● **TASK TO CARRY OUT**:
The records that appear below are to be restated word for word.

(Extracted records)
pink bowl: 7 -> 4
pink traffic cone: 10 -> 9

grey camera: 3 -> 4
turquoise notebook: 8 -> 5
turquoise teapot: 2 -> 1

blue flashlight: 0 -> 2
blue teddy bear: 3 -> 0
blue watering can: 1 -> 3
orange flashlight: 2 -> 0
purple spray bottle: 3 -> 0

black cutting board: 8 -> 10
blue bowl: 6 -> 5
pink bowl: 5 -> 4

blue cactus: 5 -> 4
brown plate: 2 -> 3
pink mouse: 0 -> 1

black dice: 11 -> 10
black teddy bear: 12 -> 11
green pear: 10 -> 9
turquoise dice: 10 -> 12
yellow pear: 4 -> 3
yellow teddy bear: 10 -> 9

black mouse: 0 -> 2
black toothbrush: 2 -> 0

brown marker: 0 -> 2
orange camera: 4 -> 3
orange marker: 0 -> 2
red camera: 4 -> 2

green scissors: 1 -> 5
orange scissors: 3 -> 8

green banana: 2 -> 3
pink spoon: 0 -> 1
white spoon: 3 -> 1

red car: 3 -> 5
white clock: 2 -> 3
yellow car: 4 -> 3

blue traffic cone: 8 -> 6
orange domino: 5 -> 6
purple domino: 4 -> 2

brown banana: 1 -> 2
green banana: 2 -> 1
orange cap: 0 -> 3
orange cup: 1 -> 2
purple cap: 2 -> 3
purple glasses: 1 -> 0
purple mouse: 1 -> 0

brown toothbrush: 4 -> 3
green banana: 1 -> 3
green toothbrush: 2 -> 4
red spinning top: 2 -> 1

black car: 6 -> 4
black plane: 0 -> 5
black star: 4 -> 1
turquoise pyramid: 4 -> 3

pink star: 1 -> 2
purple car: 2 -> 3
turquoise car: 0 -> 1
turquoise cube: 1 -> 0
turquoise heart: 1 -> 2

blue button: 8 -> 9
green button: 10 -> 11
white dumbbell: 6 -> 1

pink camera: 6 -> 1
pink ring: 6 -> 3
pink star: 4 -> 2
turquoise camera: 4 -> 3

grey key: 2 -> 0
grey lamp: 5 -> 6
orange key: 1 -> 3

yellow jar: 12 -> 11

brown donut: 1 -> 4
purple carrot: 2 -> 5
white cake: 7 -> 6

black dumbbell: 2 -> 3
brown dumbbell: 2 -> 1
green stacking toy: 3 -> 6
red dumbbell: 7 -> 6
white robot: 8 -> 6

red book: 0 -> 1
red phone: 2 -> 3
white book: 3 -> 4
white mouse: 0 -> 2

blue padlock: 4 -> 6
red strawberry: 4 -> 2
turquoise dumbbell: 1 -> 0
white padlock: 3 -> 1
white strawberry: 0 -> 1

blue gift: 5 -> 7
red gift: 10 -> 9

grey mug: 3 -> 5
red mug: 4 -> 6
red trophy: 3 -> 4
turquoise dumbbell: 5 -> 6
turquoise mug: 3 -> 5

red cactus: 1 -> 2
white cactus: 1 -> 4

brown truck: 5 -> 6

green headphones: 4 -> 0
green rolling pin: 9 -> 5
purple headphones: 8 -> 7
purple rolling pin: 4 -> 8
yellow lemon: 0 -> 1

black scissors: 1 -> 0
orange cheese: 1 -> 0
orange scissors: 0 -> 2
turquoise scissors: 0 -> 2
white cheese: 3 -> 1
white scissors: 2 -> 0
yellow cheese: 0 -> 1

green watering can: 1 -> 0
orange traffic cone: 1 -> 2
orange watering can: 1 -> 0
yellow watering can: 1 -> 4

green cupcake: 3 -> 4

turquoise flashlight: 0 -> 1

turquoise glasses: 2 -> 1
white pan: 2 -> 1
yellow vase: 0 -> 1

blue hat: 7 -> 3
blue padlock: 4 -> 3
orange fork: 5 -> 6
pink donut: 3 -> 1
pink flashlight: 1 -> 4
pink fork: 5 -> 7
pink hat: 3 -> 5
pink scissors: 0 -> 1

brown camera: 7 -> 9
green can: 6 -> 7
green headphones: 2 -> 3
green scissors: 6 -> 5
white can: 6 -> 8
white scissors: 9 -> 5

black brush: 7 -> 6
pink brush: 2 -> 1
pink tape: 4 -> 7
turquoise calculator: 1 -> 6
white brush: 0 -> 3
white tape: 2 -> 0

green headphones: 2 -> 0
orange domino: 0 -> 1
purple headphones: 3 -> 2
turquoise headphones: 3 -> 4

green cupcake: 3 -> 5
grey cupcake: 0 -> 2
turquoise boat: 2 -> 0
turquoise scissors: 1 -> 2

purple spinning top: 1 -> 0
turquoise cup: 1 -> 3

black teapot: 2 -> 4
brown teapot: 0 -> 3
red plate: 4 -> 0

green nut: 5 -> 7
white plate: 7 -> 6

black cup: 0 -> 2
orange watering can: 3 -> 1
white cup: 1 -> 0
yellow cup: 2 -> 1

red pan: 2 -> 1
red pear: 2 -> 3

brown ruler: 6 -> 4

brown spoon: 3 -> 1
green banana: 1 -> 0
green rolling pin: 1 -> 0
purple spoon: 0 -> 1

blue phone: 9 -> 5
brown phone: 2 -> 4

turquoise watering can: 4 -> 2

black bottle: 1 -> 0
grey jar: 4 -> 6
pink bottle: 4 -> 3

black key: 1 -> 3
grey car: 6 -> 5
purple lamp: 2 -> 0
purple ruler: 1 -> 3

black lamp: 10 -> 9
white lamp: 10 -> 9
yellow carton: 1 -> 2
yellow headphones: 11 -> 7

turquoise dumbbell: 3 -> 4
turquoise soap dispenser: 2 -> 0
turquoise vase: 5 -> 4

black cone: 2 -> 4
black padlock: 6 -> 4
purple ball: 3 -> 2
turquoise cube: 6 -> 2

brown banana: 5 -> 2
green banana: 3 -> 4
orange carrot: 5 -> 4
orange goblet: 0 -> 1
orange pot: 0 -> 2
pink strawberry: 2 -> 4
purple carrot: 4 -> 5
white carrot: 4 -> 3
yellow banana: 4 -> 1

● **REPLY**:
pink bowl: 7 -> 4
pink traffic cone: 10 -> 9

grey camera: 3 -> 4
turquoise notebook: 8 -> 5
turquoise teapot: 2 -> 1

blue flashlight: 0 -> 2
blue teddy bear: 3 -> 0
blue watering can: 1 -> 3
orange flashlight: 2 -> 0
purple spray bottle: 3 -> 0

black cutting board: 8 -> 10
blue bowl: 6 -> 5
pink bowl: 5 -> 4

blue cactus: 5 -> 4
brown plate: 2 -> 3
pink mouse: 0 -> 1

black dice: 11 -> 10
black teddy bear: 12 -> 11
green pear: 10 -> 9
turquoise dice: 10 -> 12
yellow pear: 4 -> 3
yellow teddy bear: 10 -> 9

black mouse: 0 -> 2
black toothbrush: 2 -> 0

brown marker: 0 -> 2
orange camera: 4 -> 3
orange marker: 0 -> 2
red camera: 4 -> 2

green scissors: 1 -> 5
orange scissors: 3 -> 8

green banana: 2 -> 3
pink spoon: 0 -> 1
white spoon: 3 -> 1

red car: 3 -> 5
white clock: 2 -> 3
yellow car: 4 -> 3

blue traffic cone: 8 -> 6
orange domino: 5 -> 6
purple domino: 4 -> 2

brown banana: 1 -> 2
green banana: 2 -> 1
orange cap: 0 -> 3
orange cup: 1 -> 2
purple cap: 2 -> 3
purple glasses: 1 -> 0
purple mouse: 1 -> 0

brown toothbrush: 4 -> 3
green banana: 1 -> 3
green toothbrush: 2 -> 4
red spinning top: 2 -> 1

black car: 6 -> 4
black plane: 0 -> 5
black star: 4 -> 1
turquoise pyramid: 4 -> 3

pink star: 1 -> 2
purple car: 2 -> 3
turquoise car: 0 -> 1
turquoise cube: 1 -> 0
turquoise heart: 1 -> 2

blue button: 8 -> 9
green button: 10 -> 11
white dumbbell: 6 -> 1

pink camera: 6 -> 1
pink ring: 6 -> 3
pink star: 4 -> 2
turquoise camera: 4 -> 3

grey key: 2 -> 0
grey lamp: 5 -> 6
orange key: 1 -> 3

yellow jar: 12 -> 11

brown donut: 1 -> 4
purple carrot: 2 -> 5
white cake: 7 -> 6

black dumbbell: 2 -> 3
brown dumbbell: 2 -> 1
green stacking toy: 3 -> 6
red dumbbell: 7 -> 6
white robot: 8 -> 6

red book: 0 -> 1
red phone: 2 -> 3
white book: 3 -> 4
white mouse: 0 -> 2

blue padlock: 4 -> 6
red strawberry: 4 -> 2
turquoise dumbbell: 1 -> 0
white padlock: 3 -> 1
white strawberry: 0 -> 1

blue gift: 5 -> 7
red gift: 10 -> 9

grey mug: 3 -> 5
red mug: 4 -> 6
red trophy: 3 -> 4
turquoise dumbbell: 5 -> 6
turquoise mug: 3 -> 5

red cactus: 1 -> 2
white cactus: 1 -> 4

brown truck: 5 -> 6

green headphones: 4 -> 0
green rolling pin: 9 -> 5
purple headphones: 8 -> 7
purple rolling pin: 4 -> 8
yellow lemon: 0 -> 1

black scissors: 1 -> 0
orange cheese: 1 -> 0
orange scissors: 0 -> 2
turquoise scissors: 0 -> 2
white cheese: 3 -> 1
white scissors: 2 -> 0
yellow cheese: 0 -> 1

green watering can: 1 -> 0
orange traffic cone: 1 -> 2
orange watering can: 1 -> 0
yellow watering can: 1 -> 4

green cupcake: 3 -> 4

turquoise flashlight: 0 -> 1

turquoise glasses: 2 -> 1
white pan: 2 -> 1
yellow vase: 0 -> 1

blue hat: 7 -> 3
blue padlock: 4 -> 3
orange fork: 5 -> 6
pink donut: 3 -> 1
pink flashlight: 1 -> 4
pink fork: 5 -> 7
pink hat: 3 -> 5
pink scissors: 0 -> 1

brown camera: 7 -> 9
green can: 6 -> 7
green headphones: 2 -> 3
green scissors: 6 -> 5
white can: 6 -> 8
white scissors: 9 -> 5

black brush: 7 -> 6
pink brush: 2 -> 1
pink tape: 4 -> 7
turquoise calculator: 1 -> 6
white brush: 0 -> 3
white tape: 2 -> 0

green headphones: 2 -> 0
orange domino: 0 -> 1
purple headphones: 3 -> 2
turquoise headphones: 3 -> 4

green cupcake: 3 -> 5
grey cupcake: 0 -> 2
turquoise boat: 2 -> 0
turquoise scissors: 1 -> 2

purple spinning top: 1 -> 0
turquoise cup: 1 -> 3

black teapot: 2 -> 4
brown teapot: 0 -> 3
red plate: 4 -> 0

green nut: 5 -> 7
white plate: 7 -> 6

black cup: 0 -> 2
orange watering can: 3 -> 1
white cup: 1 -> 0
yellow cup: 2 -> 1

red pan: 2 -> 1
red pear: 2 -> 3

brown ruler: 6 -> 4

brown spoon: 3 -> 1
green banana: 1 -> 0
green rolling pin: 1 -> 0
purple spoon: 0 -> 1

blue phone: 9 -> 5
brown phone: 2 -> 4

turquoise watering can: 4 -> 2

black bottle: 1 -> 0
grey jar: 4 -> 6
pink bottle: 4 -> 3

black key: 1 -> 3
grey car: 6 -> 5
purple lamp: 2 -> 0
purple ruler: 1 -> 3

black lamp: 10 -> 9
white lamp: 10 -> 9
yellow carton: 1 -> 2
yellow headphones: 11 -> 7

turquoise dumbbell: 3 -> 4
turquoise soap dispenser: 2 -> 0
turquoise vase: 5 -> 4

black cone: 2 -> 4
black padlock: 6 -> 4
purple ball: 3 -> 2
turquoise cube: 6 -> 2

brown banana: 5 -> 2
green banana: 3 -> 4
orange carrot: 5 -> 4
orange goblet: 0 -> 1
orange pot: 0 -> 2
pink strawberry: 2 -> 4
purple carrot: 4 -> 5
white carrot: 4 -> 3
yellow banana: 4 -> 1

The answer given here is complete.